The required result is a copy of each line below in which "Monitor" appears.

★ ★ ★ ★

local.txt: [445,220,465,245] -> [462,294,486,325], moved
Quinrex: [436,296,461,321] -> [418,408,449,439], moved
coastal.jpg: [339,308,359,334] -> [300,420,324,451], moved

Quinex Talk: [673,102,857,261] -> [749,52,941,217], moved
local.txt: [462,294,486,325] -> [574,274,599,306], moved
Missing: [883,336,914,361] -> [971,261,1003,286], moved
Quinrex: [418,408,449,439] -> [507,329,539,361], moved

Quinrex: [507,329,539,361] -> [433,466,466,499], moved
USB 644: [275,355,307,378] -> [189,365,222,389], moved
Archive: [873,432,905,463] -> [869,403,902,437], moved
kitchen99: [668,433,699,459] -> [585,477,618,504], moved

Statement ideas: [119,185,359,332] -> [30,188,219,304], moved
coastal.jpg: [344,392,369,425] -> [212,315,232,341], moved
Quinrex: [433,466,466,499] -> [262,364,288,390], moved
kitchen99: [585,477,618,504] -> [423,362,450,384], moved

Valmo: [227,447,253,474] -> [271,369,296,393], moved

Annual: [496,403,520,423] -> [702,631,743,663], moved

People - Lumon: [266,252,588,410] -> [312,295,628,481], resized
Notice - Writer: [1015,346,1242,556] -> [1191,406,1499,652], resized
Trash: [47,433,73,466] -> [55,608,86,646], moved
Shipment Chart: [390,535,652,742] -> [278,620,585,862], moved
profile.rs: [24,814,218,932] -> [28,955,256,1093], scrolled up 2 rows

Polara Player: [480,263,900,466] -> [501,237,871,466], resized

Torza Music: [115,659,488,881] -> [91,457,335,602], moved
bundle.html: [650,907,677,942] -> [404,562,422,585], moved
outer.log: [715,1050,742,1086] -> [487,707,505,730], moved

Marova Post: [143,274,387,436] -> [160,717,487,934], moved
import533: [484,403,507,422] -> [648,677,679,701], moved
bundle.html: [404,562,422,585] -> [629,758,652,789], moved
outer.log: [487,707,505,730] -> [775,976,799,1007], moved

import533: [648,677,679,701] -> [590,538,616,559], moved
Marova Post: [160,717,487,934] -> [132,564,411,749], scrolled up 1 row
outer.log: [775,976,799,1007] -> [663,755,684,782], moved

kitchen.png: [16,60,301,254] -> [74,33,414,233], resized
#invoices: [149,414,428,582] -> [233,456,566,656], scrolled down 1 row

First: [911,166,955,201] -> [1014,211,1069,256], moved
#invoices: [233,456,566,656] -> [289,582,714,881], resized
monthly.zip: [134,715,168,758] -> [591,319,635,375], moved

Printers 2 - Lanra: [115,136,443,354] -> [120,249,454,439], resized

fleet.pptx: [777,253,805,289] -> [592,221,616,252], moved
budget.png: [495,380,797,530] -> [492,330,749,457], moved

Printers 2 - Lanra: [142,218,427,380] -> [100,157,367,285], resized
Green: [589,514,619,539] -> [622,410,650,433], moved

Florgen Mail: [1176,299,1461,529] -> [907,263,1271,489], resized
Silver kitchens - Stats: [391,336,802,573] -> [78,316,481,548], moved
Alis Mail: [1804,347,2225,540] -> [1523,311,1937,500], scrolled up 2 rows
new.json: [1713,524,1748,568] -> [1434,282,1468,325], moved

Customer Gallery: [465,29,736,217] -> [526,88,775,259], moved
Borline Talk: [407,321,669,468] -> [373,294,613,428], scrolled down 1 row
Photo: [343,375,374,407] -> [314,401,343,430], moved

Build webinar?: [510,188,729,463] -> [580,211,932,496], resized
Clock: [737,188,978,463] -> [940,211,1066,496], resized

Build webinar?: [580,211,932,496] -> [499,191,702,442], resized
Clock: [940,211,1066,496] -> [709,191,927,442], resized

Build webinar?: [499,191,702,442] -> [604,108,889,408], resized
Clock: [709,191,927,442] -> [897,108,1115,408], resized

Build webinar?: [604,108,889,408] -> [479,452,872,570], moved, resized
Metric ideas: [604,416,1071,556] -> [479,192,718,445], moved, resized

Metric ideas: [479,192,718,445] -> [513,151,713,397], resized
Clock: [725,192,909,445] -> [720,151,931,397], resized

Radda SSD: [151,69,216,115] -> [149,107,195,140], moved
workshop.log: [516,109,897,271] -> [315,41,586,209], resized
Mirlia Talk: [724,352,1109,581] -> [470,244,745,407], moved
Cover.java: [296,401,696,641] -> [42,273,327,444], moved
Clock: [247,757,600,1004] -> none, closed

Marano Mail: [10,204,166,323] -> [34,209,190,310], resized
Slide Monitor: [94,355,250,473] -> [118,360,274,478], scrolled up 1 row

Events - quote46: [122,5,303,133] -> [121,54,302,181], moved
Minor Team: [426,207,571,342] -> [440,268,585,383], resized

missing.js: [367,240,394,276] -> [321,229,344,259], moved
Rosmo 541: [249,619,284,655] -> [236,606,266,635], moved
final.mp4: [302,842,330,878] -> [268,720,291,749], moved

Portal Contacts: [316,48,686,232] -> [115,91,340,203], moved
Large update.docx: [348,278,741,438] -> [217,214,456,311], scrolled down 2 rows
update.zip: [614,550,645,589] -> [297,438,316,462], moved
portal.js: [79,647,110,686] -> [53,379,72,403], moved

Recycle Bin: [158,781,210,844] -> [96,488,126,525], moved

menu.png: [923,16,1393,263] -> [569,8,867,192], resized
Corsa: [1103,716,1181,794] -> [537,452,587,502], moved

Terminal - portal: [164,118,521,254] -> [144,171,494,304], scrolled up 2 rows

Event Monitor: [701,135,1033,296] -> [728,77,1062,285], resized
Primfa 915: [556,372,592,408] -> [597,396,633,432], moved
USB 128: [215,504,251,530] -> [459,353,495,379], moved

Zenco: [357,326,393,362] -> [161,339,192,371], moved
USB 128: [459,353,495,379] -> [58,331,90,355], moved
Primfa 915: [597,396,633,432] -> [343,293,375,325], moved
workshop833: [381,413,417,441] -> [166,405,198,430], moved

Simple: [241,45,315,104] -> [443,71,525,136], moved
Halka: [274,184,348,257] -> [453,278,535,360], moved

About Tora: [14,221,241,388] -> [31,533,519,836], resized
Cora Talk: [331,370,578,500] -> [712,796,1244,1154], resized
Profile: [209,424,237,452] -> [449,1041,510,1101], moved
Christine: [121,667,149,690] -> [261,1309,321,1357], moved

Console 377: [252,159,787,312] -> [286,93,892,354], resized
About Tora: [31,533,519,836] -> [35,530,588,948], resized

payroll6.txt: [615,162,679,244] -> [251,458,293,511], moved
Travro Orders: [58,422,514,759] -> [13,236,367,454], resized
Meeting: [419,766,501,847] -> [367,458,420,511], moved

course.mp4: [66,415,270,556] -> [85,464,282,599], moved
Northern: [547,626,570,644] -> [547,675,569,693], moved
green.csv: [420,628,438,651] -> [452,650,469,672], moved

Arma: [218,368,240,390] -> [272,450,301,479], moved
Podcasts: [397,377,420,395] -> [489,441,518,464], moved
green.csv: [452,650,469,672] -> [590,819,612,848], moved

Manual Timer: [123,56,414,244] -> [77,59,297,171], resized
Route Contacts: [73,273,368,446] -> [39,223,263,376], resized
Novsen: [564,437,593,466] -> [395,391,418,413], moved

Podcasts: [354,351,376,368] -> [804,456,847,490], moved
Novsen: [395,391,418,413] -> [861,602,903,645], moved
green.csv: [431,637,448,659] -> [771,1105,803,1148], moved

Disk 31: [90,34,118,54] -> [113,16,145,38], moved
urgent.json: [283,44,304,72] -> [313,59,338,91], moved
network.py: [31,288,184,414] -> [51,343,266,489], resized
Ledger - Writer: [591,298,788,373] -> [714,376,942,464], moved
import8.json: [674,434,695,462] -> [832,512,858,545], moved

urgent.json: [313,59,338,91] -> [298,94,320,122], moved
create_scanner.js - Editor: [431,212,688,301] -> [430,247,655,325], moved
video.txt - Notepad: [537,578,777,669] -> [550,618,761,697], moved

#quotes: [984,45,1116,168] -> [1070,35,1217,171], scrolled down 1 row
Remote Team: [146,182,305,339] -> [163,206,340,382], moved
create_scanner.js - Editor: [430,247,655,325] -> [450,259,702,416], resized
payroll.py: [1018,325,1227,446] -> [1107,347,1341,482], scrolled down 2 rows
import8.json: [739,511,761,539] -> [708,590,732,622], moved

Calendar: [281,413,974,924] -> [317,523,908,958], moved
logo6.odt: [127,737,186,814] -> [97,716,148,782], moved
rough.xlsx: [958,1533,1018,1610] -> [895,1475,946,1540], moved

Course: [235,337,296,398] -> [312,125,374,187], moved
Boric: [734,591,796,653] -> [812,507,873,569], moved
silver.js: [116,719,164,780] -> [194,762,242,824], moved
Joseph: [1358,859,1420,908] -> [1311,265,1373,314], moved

★ ★ ★ ★

§ **REPLY**:
Slide Monitor: [94,355,250,473] -> [118,360,274,478], scrolled up 1 row
Event Monitor: [701,135,1033,296] -> [728,77,1062,285], resized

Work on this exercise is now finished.